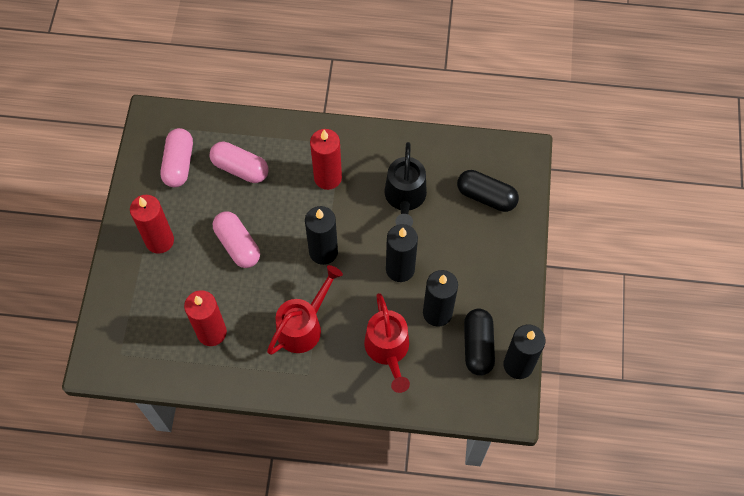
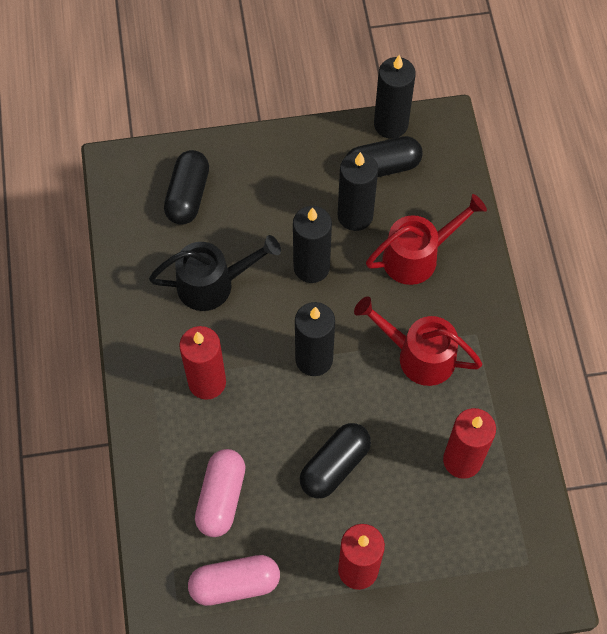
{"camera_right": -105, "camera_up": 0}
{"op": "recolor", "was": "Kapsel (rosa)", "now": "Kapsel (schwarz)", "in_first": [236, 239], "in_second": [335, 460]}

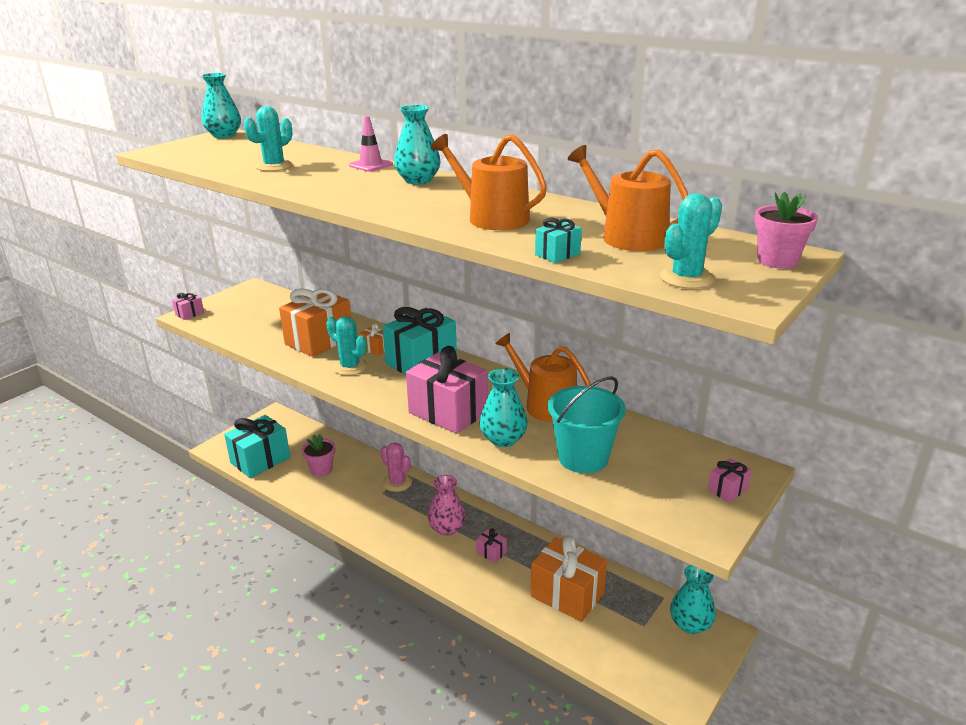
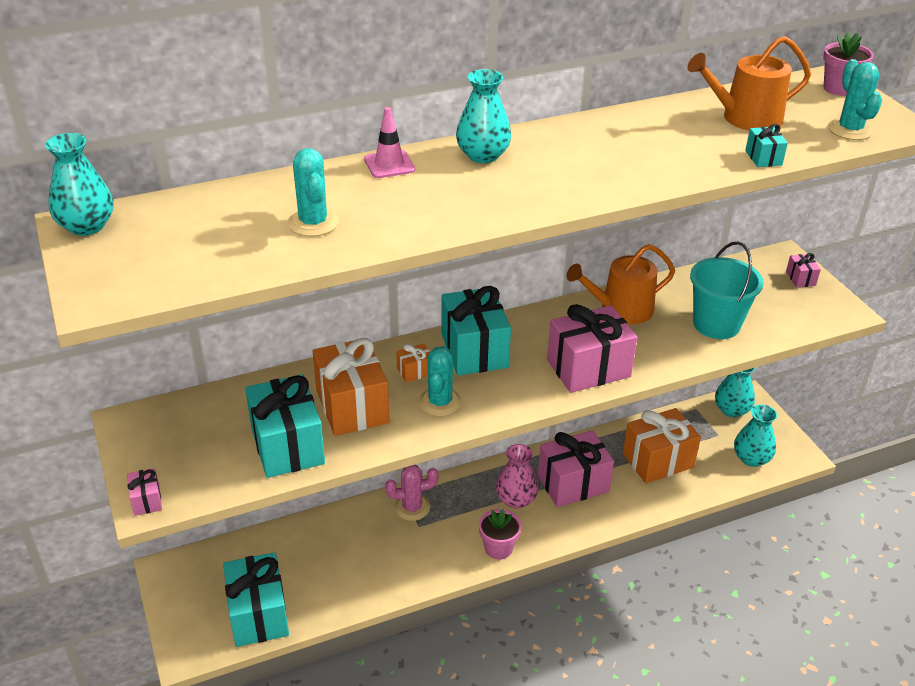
{"camera_right": -60, "camera_up": 10}
{"op": "move", "was": "Blumentopf (rosa)", "in_first": [318, 455], "in_second": [500, 534]}
{"op": "rotate", "was": "Kaktus (türkis)", "in_first": [346, 346], "in_second": [440, 381], "clockwise": -60}
{"op": "delete", "was": "Gießkanne (orange)", "in_first": [489, 182]}
{"op": "resize", "was": "Geschenk (rosa)", "in_first": [491, 546], "in_second": [576, 468], "ratio": 2.28}
{"op": "move", "was": "Vase (türkis)", "in_first": [503, 407], "in_second": [755, 435]}
{"op": "insert", "now": "Geschenk (türkis)", "in_second": [285, 426]}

**Task details**
Omit the pictures; print the records above exactly.

**Answer to this problem**
{"camera_right": -105, "camera_up": 0}
{"op": "recolor", "was": "Kapsel (rosa)", "now": "Kapsel (schwarz)", "in_first": [236, 239], "in_second": [335, 460]}

{"camera_right": -60, "camera_up": 10}
{"op": "move", "was": "Blumentopf (rosa)", "in_first": [318, 455], "in_second": [500, 534]}
{"op": "rotate", "was": "Kaktus (türkis)", "in_first": [346, 346], "in_second": [440, 381], "clockwise": -60}
{"op": "delete", "was": "Gießkanne (orange)", "in_first": [489, 182]}
{"op": "resize", "was": "Geschenk (rosa)", "in_first": [491, 546], "in_second": [576, 468], "ratio": 2.28}
{"op": "move", "was": "Vase (türkis)", "in_first": [503, 407], "in_second": [755, 435]}
{"op": "insert", "now": "Geschenk (türkis)", "in_second": [285, 426]}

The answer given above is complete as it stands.